Please put everything from the start of the items down to and including the line that contains "37: (407, 103)" into a numbered list, skipping blank lines. Leave the pictures out of your answer.

■ Recorded data
"""
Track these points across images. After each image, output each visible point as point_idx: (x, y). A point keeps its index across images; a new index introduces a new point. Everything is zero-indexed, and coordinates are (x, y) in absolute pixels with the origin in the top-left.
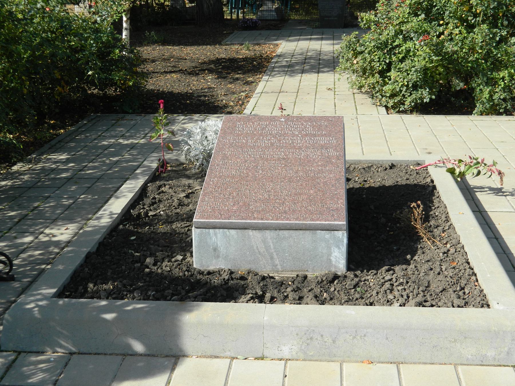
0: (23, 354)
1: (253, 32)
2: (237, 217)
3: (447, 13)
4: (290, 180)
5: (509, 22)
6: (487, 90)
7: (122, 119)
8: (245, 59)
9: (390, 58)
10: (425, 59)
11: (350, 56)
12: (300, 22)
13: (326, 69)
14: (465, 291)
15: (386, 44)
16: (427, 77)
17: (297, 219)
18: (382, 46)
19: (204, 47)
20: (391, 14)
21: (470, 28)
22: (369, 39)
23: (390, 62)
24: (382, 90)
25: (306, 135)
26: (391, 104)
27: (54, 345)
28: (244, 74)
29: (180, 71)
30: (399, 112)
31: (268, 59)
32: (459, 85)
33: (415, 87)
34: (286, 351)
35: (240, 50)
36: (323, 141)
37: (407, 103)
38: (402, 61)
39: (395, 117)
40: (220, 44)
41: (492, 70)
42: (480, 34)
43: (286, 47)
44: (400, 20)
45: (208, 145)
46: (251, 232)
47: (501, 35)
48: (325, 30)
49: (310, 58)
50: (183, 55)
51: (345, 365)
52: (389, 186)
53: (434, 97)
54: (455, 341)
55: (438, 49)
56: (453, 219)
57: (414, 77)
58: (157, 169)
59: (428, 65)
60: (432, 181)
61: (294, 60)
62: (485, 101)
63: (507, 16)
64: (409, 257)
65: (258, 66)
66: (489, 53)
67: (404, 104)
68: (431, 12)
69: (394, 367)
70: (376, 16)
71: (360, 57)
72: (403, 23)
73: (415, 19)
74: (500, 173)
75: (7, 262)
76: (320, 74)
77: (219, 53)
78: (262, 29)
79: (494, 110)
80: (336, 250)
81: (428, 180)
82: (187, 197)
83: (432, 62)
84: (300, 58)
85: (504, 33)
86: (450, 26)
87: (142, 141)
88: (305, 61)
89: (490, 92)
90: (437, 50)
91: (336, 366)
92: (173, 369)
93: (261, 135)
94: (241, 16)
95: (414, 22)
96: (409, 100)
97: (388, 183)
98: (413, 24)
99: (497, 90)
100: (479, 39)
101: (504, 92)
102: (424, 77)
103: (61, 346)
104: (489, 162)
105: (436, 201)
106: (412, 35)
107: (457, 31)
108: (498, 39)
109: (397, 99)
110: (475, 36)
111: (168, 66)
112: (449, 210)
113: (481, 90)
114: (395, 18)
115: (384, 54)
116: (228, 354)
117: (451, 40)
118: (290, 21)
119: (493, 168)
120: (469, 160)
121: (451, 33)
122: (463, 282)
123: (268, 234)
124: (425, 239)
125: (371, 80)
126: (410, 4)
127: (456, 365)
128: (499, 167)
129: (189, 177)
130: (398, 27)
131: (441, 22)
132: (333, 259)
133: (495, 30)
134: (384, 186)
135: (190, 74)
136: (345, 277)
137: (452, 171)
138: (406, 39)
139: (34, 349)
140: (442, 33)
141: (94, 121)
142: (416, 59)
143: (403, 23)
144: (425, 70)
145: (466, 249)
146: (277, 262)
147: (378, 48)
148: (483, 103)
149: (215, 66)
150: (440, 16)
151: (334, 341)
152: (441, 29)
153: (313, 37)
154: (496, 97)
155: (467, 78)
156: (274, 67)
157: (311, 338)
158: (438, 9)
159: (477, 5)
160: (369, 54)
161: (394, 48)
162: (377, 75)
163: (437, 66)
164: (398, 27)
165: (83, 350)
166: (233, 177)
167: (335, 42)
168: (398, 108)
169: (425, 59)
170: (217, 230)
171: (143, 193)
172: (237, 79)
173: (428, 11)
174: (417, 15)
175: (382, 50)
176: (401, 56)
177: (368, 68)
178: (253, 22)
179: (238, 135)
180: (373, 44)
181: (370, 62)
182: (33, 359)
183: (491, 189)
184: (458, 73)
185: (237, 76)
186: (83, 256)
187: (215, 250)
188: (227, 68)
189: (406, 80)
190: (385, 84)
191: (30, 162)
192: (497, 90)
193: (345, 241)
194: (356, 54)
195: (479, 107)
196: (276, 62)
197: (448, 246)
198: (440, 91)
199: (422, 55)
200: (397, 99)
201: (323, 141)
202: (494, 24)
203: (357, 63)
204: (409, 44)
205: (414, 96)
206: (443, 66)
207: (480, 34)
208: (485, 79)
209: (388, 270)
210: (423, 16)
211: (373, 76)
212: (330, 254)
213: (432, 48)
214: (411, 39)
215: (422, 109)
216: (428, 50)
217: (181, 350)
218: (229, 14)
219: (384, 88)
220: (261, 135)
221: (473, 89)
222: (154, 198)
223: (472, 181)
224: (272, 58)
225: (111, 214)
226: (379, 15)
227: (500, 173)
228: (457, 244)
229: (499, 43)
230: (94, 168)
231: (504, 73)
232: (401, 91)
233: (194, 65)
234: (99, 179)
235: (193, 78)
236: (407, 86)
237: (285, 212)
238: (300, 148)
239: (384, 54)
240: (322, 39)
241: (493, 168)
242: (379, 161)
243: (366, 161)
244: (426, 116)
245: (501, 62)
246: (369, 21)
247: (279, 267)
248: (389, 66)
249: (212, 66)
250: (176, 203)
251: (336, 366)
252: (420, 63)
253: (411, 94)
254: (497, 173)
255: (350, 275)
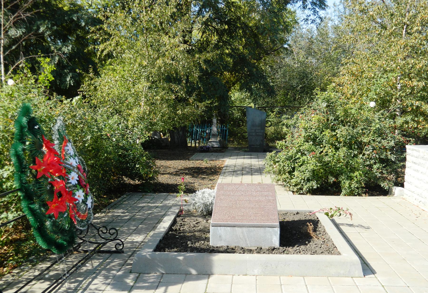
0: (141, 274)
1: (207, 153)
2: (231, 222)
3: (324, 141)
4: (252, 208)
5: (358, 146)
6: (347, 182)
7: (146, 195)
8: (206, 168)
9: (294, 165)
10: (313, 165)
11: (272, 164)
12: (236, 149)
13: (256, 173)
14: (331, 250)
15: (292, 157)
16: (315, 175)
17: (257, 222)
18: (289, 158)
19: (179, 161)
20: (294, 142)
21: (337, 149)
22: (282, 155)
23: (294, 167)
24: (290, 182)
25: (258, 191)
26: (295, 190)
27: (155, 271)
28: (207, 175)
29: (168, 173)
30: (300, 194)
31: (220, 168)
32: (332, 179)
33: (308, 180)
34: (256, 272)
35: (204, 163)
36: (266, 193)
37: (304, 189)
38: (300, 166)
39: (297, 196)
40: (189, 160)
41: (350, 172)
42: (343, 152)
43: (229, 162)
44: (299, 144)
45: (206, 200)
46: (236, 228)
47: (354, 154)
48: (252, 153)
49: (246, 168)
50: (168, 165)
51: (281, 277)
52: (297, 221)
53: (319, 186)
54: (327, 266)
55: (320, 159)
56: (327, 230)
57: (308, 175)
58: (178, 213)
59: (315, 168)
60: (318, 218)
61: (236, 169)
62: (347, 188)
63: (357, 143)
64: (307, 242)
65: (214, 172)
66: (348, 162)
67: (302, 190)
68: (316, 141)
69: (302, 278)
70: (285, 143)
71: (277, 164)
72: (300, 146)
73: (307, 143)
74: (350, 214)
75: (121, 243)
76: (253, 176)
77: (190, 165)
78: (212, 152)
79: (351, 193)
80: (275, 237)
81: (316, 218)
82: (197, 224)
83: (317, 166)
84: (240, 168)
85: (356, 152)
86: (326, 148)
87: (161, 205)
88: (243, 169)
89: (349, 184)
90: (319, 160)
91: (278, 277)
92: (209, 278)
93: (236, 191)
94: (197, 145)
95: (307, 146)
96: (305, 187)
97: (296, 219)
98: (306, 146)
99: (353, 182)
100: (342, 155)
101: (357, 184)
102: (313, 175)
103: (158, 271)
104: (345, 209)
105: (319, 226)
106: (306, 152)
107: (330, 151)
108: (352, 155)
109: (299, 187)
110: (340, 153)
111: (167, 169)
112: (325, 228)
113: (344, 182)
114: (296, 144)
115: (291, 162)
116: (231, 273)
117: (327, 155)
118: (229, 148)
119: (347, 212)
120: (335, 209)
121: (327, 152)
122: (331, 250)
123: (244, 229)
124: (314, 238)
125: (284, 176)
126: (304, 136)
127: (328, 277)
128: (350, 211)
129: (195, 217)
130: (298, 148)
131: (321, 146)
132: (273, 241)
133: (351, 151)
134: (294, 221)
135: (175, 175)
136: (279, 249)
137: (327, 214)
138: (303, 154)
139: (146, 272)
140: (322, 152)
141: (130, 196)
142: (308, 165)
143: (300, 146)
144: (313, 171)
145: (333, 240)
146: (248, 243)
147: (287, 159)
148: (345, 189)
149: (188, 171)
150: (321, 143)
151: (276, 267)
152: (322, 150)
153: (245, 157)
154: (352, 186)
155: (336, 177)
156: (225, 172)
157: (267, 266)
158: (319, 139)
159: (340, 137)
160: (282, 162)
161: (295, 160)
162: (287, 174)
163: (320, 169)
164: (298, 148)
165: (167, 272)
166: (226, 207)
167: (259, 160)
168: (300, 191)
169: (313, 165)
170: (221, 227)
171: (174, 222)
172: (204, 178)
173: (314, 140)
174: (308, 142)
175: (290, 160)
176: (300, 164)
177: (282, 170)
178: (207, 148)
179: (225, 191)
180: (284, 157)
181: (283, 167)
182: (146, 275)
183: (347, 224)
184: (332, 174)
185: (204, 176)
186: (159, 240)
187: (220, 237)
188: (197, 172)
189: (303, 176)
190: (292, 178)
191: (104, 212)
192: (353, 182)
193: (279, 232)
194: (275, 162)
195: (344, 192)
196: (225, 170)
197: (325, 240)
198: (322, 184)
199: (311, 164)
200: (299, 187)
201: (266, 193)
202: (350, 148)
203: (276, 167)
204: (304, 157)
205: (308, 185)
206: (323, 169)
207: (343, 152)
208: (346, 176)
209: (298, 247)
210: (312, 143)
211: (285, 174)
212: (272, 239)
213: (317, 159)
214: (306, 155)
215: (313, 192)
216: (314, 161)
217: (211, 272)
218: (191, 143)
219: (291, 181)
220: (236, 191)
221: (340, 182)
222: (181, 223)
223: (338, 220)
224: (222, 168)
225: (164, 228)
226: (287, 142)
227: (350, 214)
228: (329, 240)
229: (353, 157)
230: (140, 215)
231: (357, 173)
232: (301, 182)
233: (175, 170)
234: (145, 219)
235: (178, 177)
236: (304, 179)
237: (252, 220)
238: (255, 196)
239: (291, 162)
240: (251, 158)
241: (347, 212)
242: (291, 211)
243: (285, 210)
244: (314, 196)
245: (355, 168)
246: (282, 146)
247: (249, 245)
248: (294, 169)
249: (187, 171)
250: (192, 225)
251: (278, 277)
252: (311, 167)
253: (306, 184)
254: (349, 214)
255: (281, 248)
"""
■ Written answer
1. Track these points across images. After each image, output each visible point as point_idx: (x, y). A point keeps its index across images; a new index introduces a new point. Everything is zero-indexed, and coordinates are (x, y) in absolute pixels with the origin in the top-left.
2. 0: (23, 354)
3. 1: (253, 32)
4. 2: (237, 217)
5. 3: (447, 13)
6. 4: (290, 180)
7. 5: (509, 22)
8. 6: (487, 90)
9. 7: (122, 119)
10. 8: (245, 59)
11. 9: (390, 58)
12. 10: (425, 59)
13. 11: (350, 56)
14. 12: (300, 22)
15. 13: (326, 69)
16. 14: (465, 291)
17. 15: (386, 44)
18. 16: (427, 77)
19. 17: (297, 219)
20. 18: (382, 46)
21. 19: (204, 47)
22. 20: (391, 14)
23. 21: (470, 28)
24. 22: (369, 39)
25. 23: (390, 62)
26. 24: (382, 90)
27. 25: (306, 135)
28. 26: (391, 104)
29. 27: (54, 345)
30. 28: (244, 74)
31. 29: (180, 71)
32. 30: (399, 112)
33. 31: (268, 59)
34. 32: (459, 85)
35. 33: (415, 87)
36. 34: (286, 351)
37. 35: (240, 50)
38. 36: (323, 141)
39. 37: (407, 103)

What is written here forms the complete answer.